__EXERCISE DETAILS__
Without the pictures, restate all of the data below word for word.

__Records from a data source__
-- Opening Marker --

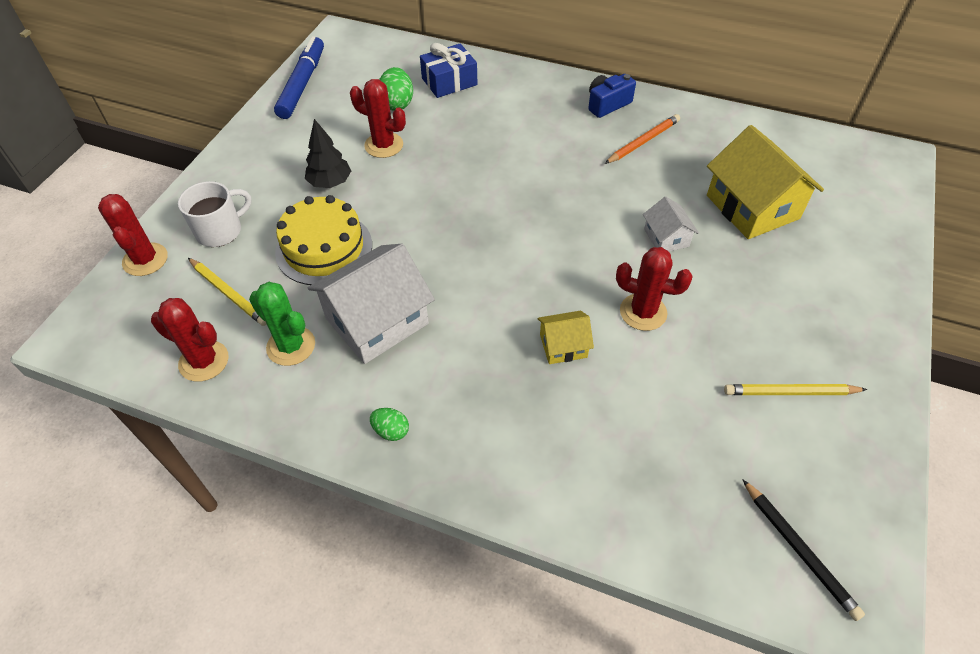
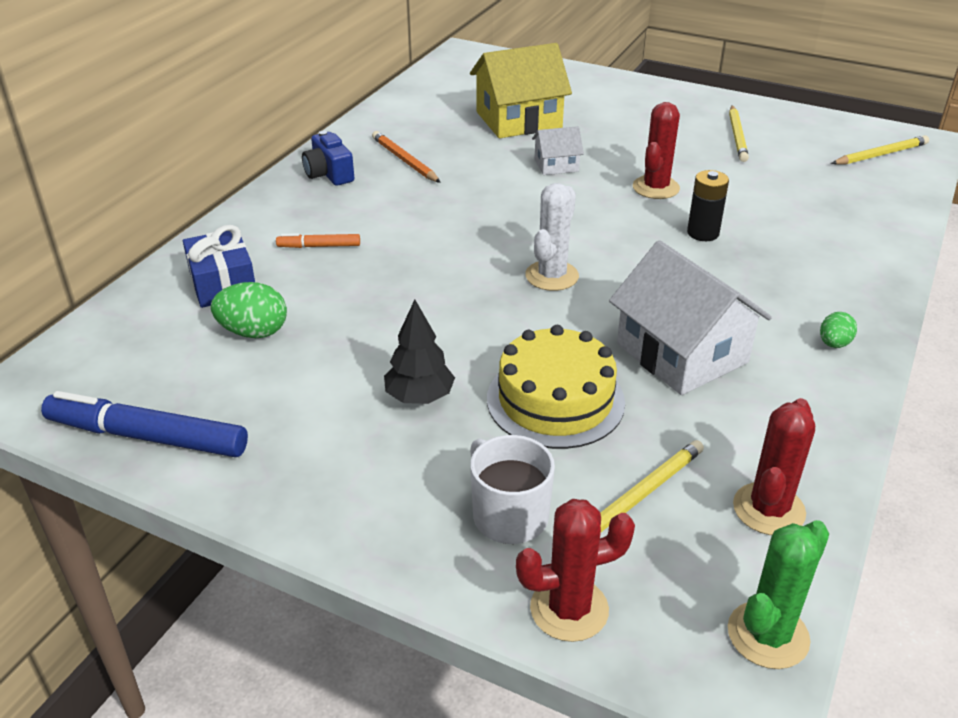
camera: 85 degrees left, 15 degrees down
(291, 346) = (730, 425): green cactus -> green cactus (768, 635)
(384, 145) = (348, 346): red cactus -> none
(477, 241) = (552, 276): none -> white cactus
(500, 115) = (319, 246): none -> orange marker
(563, 346) = (703, 233): yellow house -> black battery
(799, 550) = (880, 154): black pencil -> yellow pencil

-- Closing Marker --

__ANSWER TO THE EXERCISE__
camera: 85 degrees left, 15 degrees down
(291, 346) = (730, 425): green cactus -> green cactus (768, 635)
(384, 145) = (348, 346): red cactus -> none
(477, 241) = (552, 276): none -> white cactus
(500, 115) = (319, 246): none -> orange marker
(563, 346) = (703, 233): yellow house -> black battery
(799, 550) = (880, 154): black pencil -> yellow pencil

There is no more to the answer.